* **Task item**:
Starting with the line that contains "none -> yellow brick H1:H2 level 1", set down each line through the end of the entries below, exactly and with nothing added.

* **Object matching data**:

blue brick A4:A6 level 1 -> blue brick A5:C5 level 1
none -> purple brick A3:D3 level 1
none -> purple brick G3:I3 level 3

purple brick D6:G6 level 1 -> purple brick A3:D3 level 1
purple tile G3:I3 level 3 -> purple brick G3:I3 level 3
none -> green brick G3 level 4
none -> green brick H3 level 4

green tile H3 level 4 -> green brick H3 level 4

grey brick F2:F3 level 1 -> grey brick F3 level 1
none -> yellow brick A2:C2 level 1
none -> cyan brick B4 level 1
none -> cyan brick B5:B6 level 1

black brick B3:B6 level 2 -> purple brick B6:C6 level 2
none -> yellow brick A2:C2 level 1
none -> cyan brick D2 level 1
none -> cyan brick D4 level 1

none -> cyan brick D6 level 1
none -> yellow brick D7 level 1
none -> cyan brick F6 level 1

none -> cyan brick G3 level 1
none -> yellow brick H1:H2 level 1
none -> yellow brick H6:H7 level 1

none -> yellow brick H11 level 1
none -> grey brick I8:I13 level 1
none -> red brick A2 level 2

* **Reply**:
none -> yellow brick H1:H2 level 1
none -> yellow brick H6:H7 level 1

none -> yellow brick H11 level 1
none -> grey brick I8:I13 level 1
none -> red brick A2 level 2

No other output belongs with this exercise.